Dati di partenza:
▼

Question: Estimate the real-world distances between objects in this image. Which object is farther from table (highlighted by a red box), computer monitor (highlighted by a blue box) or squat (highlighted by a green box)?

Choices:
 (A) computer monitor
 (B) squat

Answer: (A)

▲

Riscrivi le righe qui sopra rinominando "computer monitor" in "monitor" e lasciando tutto il resto invariato.

== Compito svolto ==
Question: Estimate the real-world distances between objects in this image. Which object is farther from table (highlighted by a red box), monitor (highlighted by a blue box) or squat (highlighted by a green box)?

Choices:
 (A) monitor
 (B) squat

Answer: (A)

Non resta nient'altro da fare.